## Your objective
Across the whole listing, return each line exactly, with no images included.
>>
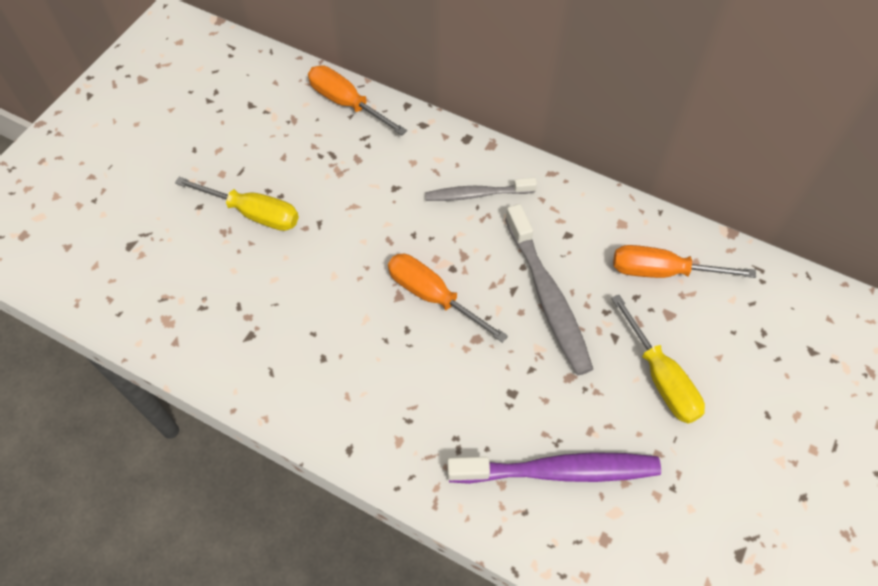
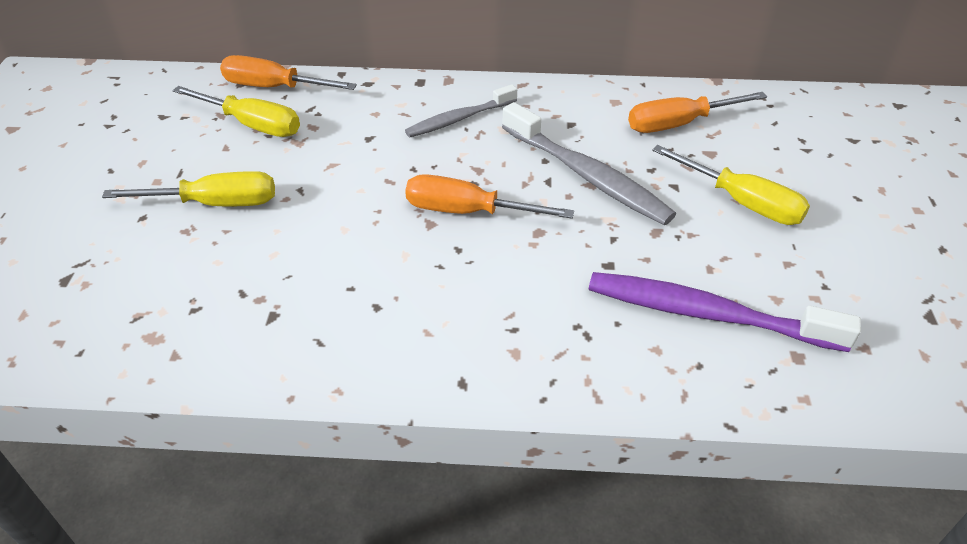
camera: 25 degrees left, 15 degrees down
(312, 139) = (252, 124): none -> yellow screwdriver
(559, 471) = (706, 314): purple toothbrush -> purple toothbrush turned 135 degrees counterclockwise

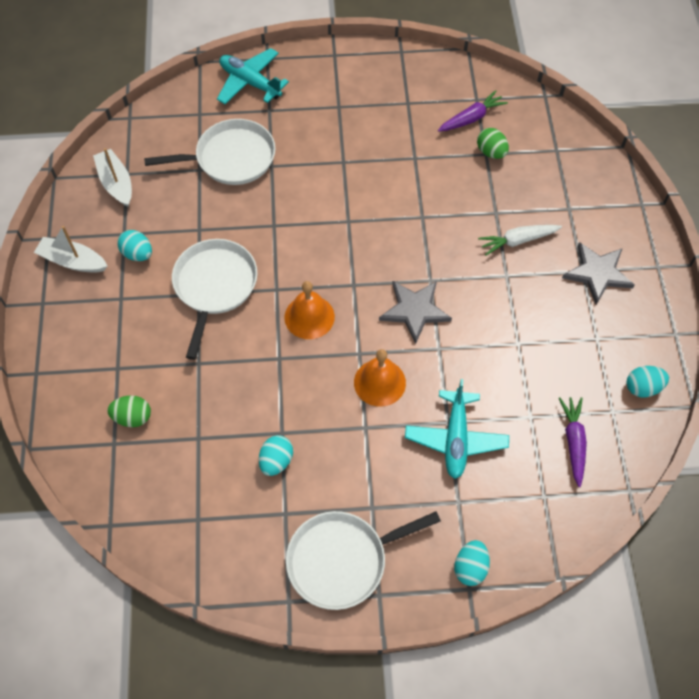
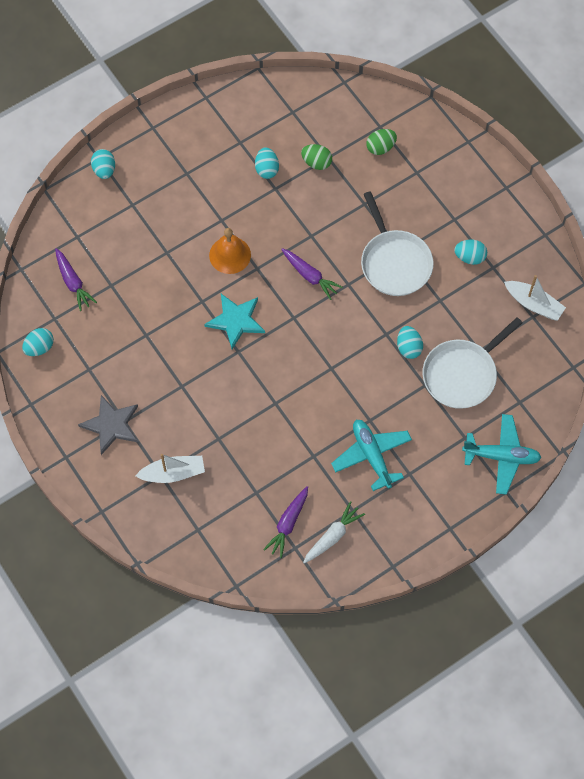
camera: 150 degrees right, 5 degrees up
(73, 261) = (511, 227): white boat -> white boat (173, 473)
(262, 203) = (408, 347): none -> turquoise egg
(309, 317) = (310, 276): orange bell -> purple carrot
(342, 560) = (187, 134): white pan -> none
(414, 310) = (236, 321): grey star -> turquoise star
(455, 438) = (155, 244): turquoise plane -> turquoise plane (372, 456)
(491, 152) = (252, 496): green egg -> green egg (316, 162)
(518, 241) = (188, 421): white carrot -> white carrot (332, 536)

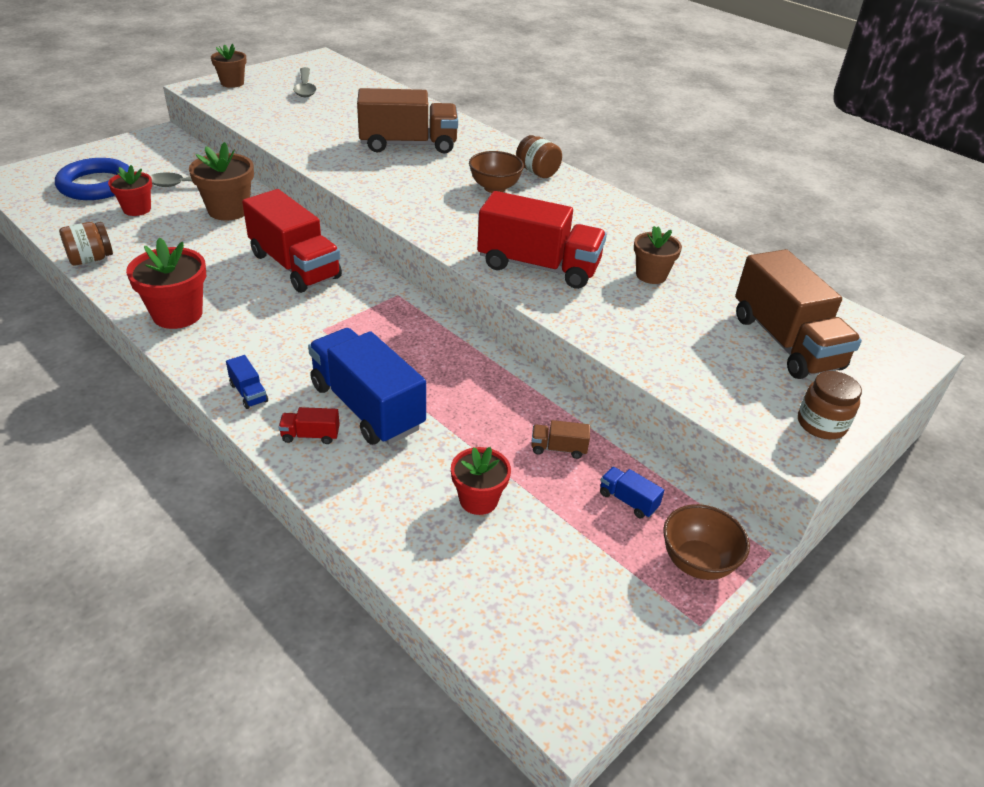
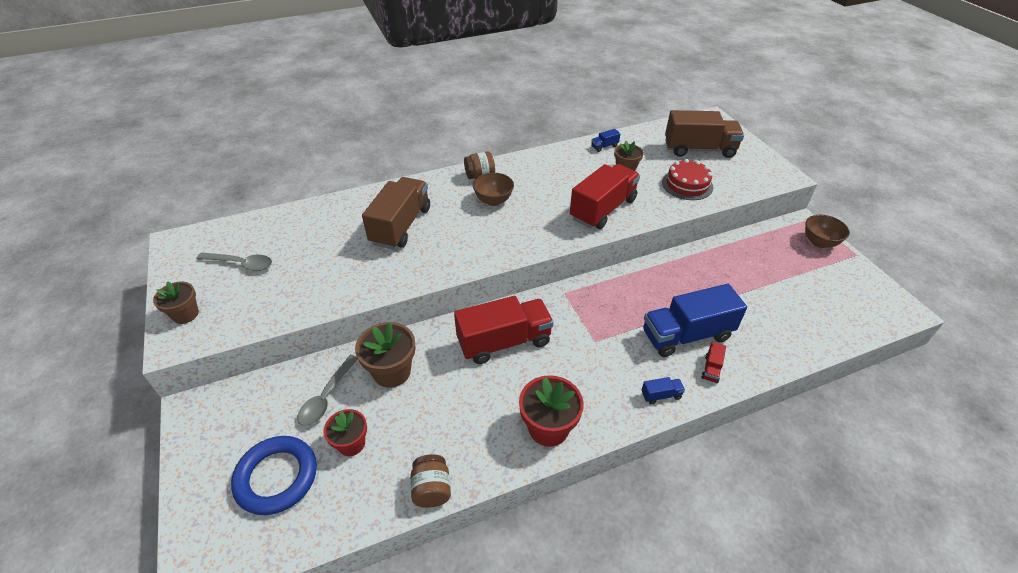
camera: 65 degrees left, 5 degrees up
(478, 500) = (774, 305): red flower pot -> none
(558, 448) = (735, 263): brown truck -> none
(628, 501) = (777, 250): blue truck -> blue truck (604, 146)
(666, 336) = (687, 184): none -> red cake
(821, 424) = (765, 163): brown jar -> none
<<
## Exercise solution
camera: 25 degrees left, 15 degrees down
(312, 139) = (252, 124): none -> yellow screwdriver
(559, 471) = (706, 314): purple toothbrush -> purple toothbrush turned 135 degrees counterclockwise

camera: 150 degrees right, 5 degrees up
(73, 261) = (511, 227): white boat -> white boat (173, 473)
(262, 203) = (408, 347): none -> turquoise egg
(309, 317) = (310, 276): orange bell -> purple carrot
(342, 560) = (187, 134): white pan -> none
(414, 310) = (236, 321): grey star -> turquoise star
(455, 438) = (155, 244): turquoise plane -> turquoise plane (372, 456)
(491, 152) = (252, 496): green egg -> green egg (316, 162)
(518, 241) = (188, 421): white carrot -> white carrot (332, 536)

camera: 65 degrees left, 5 degrees up
(478, 500) = (774, 305): red flower pot -> none
(558, 448) = (735, 263): brown truck -> none
(628, 501) = (777, 250): blue truck -> blue truck (604, 146)
(666, 336) = (687, 184): none -> red cake
(821, 424) = (765, 163): brown jar -> none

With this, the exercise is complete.